[EXTRACTED RECORDS]

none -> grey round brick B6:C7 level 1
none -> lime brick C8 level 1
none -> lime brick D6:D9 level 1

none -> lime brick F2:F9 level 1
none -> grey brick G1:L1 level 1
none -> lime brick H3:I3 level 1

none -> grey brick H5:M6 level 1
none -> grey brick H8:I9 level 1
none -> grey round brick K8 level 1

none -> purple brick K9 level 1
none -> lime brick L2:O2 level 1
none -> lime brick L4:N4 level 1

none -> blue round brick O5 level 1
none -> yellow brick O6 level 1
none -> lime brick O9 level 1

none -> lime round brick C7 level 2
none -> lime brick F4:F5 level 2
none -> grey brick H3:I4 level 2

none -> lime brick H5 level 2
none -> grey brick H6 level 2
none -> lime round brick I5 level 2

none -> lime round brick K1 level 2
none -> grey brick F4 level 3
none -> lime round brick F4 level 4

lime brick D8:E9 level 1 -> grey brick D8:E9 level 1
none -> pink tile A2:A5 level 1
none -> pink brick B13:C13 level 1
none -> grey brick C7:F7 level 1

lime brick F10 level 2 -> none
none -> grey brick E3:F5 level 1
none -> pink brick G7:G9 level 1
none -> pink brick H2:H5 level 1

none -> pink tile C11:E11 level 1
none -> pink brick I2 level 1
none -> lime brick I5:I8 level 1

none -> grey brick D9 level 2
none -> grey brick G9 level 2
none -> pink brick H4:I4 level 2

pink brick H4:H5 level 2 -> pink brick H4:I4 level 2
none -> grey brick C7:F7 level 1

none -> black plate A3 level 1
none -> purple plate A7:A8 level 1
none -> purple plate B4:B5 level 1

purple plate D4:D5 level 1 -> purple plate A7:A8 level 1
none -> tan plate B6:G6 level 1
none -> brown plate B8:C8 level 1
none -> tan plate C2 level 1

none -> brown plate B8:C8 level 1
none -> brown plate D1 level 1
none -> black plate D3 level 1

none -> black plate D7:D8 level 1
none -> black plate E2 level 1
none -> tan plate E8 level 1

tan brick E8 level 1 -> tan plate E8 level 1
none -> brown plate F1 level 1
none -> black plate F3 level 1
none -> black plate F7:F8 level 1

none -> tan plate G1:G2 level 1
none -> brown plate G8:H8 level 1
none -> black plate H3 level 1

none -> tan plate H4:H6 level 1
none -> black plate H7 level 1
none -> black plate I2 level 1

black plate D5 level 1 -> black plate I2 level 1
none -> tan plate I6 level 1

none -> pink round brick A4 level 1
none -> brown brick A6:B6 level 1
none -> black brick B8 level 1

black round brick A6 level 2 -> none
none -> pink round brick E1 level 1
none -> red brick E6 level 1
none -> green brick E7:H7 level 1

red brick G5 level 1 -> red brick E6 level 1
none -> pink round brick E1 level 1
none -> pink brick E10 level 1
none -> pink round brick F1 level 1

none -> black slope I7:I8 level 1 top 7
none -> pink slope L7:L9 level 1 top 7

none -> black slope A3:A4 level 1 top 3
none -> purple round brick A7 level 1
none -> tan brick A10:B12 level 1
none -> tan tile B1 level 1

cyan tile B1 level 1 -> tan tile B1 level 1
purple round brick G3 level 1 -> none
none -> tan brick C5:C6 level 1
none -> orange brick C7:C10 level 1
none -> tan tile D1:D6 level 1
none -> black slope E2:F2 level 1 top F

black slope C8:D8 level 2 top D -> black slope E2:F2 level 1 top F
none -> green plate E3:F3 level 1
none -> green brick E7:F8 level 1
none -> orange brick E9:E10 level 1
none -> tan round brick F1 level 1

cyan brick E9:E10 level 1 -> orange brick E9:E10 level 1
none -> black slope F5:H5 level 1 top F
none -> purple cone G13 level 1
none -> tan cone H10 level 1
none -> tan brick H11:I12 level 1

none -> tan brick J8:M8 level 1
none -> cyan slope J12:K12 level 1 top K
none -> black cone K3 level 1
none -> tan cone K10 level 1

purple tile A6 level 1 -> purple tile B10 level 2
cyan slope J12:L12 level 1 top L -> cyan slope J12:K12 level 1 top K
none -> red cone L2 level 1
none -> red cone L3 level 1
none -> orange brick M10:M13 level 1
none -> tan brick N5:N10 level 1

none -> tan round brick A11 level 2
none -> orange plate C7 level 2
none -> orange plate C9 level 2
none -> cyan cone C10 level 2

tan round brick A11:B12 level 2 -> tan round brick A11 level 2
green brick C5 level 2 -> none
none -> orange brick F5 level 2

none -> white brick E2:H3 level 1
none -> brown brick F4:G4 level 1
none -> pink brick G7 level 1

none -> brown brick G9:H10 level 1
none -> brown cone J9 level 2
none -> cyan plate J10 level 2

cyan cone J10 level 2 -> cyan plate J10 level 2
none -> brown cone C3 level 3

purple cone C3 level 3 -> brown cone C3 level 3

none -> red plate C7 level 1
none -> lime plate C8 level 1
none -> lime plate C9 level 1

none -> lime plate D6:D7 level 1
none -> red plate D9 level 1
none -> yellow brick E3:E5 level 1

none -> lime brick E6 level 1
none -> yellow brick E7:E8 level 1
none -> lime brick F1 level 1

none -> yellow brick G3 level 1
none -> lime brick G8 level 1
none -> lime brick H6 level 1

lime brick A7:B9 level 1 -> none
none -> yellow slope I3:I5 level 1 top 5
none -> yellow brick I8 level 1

[/EXTRACTED RECORDS]

> **PROBLEM DESCRIPTION**
Your answer should be each line from the preceding material in which the word "slope" occurs.

> **RESULT**
none -> black slope I7:I8 level 1 top 7
none -> pink slope L7:L9 level 1 top 7
none -> black slope A3:A4 level 1 top 3
none -> black slope E2:F2 level 1 top F
black slope C8:D8 level 2 top D -> black slope E2:F2 level 1 top F
none -> black slope F5:H5 level 1 top F
none -> cyan slope J12:K12 level 1 top K
cyan slope J12:L12 level 1 top L -> cyan slope J12:K12 level 1 top K
none -> yellow slope I3:I5 level 1 top 5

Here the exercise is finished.